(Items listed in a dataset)
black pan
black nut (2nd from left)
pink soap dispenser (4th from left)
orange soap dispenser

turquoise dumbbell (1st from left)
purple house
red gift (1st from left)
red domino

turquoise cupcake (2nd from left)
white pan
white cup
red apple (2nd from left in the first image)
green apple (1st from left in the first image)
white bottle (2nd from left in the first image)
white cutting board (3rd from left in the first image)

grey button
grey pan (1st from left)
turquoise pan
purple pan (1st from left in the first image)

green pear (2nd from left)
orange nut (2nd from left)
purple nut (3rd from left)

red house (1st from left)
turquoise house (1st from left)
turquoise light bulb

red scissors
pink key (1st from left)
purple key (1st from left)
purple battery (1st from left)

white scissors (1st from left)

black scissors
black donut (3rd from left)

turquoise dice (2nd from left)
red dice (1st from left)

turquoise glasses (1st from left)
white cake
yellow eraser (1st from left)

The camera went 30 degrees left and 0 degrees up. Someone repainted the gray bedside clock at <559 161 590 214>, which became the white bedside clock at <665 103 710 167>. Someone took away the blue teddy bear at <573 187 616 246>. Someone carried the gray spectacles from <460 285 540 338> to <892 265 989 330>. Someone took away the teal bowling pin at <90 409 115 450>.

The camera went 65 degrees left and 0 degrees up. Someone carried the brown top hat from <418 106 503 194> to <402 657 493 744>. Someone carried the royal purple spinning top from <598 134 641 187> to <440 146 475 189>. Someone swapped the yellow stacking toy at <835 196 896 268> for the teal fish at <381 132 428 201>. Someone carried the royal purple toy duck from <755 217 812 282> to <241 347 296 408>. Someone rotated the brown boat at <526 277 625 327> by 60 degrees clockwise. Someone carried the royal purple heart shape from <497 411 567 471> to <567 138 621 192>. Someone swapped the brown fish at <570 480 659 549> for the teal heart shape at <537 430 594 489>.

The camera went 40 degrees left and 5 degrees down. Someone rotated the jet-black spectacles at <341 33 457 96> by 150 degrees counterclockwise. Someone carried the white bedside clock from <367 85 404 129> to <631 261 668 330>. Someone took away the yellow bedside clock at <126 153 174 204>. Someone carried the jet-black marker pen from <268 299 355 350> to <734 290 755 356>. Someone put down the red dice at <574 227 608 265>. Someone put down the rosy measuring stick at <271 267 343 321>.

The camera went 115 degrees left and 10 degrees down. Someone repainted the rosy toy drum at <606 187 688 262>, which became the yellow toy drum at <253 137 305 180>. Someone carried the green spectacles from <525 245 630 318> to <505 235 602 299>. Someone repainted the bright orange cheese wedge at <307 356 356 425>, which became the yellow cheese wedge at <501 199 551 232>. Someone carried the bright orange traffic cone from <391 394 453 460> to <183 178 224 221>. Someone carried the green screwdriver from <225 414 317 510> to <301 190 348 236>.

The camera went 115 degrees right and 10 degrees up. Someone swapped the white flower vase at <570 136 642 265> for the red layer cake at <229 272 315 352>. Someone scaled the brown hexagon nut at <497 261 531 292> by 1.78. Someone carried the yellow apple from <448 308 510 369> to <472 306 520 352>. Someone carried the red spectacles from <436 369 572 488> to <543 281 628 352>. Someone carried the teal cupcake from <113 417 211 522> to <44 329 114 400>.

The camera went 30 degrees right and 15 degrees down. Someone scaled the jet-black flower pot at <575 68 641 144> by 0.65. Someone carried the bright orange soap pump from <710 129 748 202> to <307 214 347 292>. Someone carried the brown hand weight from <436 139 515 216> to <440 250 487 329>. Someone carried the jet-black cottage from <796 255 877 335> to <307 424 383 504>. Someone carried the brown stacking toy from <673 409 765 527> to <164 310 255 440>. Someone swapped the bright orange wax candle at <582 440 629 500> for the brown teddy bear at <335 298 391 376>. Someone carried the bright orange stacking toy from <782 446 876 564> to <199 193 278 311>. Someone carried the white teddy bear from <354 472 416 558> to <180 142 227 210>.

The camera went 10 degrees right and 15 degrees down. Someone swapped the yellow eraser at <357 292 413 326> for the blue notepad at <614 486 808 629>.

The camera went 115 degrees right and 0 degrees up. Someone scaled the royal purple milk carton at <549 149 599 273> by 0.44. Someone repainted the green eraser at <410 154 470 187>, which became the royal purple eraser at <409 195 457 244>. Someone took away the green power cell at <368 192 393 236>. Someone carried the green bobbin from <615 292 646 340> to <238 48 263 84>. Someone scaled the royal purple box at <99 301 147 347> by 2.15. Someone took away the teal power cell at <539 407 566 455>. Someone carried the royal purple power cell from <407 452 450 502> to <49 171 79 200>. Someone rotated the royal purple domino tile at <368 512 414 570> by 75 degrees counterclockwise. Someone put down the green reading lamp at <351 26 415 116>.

Task prompt -
Send back every entry precisely as given.

Answer -
black pan
black nut (2nd from left)
pink soap dispenser (4th from left)
orange soap dispenser

turquoise dumbbell (1st from left)
purple house
red gift (1st from left)
red domino

turquoise cupcake (2nd from left)
white pan
white cup
red apple (2nd from left in the first image)
green apple (1st from left in the first image)
white bottle (2nd from left in the first image)
white cutting board (3rd from left in the first image)

grey button
grey pan (1st from left)
turquoise pan
purple pan (1st from left in the first image)

green pear (2nd from left)
orange nut (2nd from left)
purple nut (3rd from left)

red house (1st from left)
turquoise house (1st from left)
turquoise light bulb

red scissors
pink key (1st from left)
purple key (1st from left)
purple battery (1st from left)

white scissors (1st from left)

black scissors
black donut (3rd from left)

turquoise dice (2nd from left)
red dice (1st from left)

turquoise glasses (1st from left)
white cake
yellow eraser (1st from left)

The camera went 30 degrees left and 0 degrees up. Someone repainted the gray bedside clock at <559 161 590 214>, which became the white bedside clock at <665 103 710 167>. Someone took away the blue teddy bear at <573 187 616 246>. Someone carried the gray spectacles from <460 285 540 338> to <892 265 989 330>. Someone took away the teal bowling pin at <90 409 115 450>.

The camera went 65 degrees left and 0 degrees up. Someone carried the brown top hat from <418 106 503 194> to <402 657 493 744>. Someone carried the royal purple spinning top from <598 134 641 187> to <440 146 475 189>. Someone swapped the yellow stacking toy at <835 196 896 268> for the teal fish at <381 132 428 201>. Someone carried the royal purple toy duck from <755 217 812 282> to <241 347 296 408>. Someone rotated the brown boat at <526 277 625 327> by 60 degrees clockwise. Someone carried the royal purple heart shape from <497 411 567 471> to <567 138 621 192>. Someone swapped the brown fish at <570 480 659 549> for the teal heart shape at <537 430 594 489>.

The camera went 40 degrees left and 5 degrees down. Someone rotated the jet-black spectacles at <341 33 457 96> by 150 degrees counterclockwise. Someone carried the white bedside clock from <367 85 404 129> to <631 261 668 330>. Someone took away the yellow bedside clock at <126 153 174 204>. Someone carried the jet-black marker pen from <268 299 355 350> to <734 290 755 356>. Someone put down the red dice at <574 227 608 265>. Someone put down the rosy measuring stick at <271 267 343 321>.

The camera went 115 degrees left and 10 degrees down. Someone repainted the rosy toy drum at <606 187 688 262>, which became the yellow toy drum at <253 137 305 180>. Someone carried the green spectacles from <525 245 630 318> to <505 235 602 299>. Someone repainted the bright orange cheese wedge at <307 356 356 425>, which became the yellow cheese wedge at <501 199 551 232>. Someone carried the bright orange traffic cone from <391 394 453 460> to <183 178 224 221>. Someone carried the green screwdriver from <225 414 317 510> to <301 190 348 236>.

The camera went 115 degrees right and 10 degrees up. Someone swapped the white flower vase at <570 136 642 265> for the red layer cake at <229 272 315 352>. Someone scaled the brown hexagon nut at <497 261 531 292> by 1.78. Someone carried the yellow apple from <448 308 510 369> to <472 306 520 352>. Someone carried the red spectacles from <436 369 572 488> to <543 281 628 352>. Someone carried the teal cupcake from <113 417 211 522> to <44 329 114 400>.

The camera went 30 degrees right and 15 degrees down. Someone scaled the jet-black flower pot at <575 68 641 144> by 0.65. Someone carried the bright orange soap pump from <710 129 748 202> to <307 214 347 292>. Someone carried the brown hand weight from <436 139 515 216> to <440 250 487 329>. Someone carried the jet-black cottage from <796 255 877 335> to <307 424 383 504>. Someone carried the brown stacking toy from <673 409 765 527> to <164 310 255 440>. Someone swapped the bright orange wax candle at <582 440 629 500> for the brown teddy bear at <335 298 391 376>. Someone carried the bright orange stacking toy from <782 446 876 564> to <199 193 278 311>. Someone carried the white teddy bear from <354 472 416 558> to <180 142 227 210>.

The camera went 10 degrees right and 15 degrees down. Someone swapped the yellow eraser at <357 292 413 326> for the blue notepad at <614 486 808 629>.

The camera went 115 degrees right and 0 degrees up. Someone scaled the royal purple milk carton at <549 149 599 273> by 0.44. Someone repainted the green eraser at <410 154 470 187>, which became the royal purple eraser at <409 195 457 244>. Someone took away the green power cell at <368 192 393 236>. Someone carried the green bobbin from <615 292 646 340> to <238 48 263 84>. Someone scaled the royal purple box at <99 301 147 347> by 2.15. Someone took away the teal power cell at <539 407 566 455>. Someone carried the royal purple power cell from <407 452 450 502> to <49 171 79 200>. Someone rotated the royal purple domino tile at <368 512 414 570> by 75 degrees counterclockwise. Someone put down the green reading lamp at <351 26 415 116>.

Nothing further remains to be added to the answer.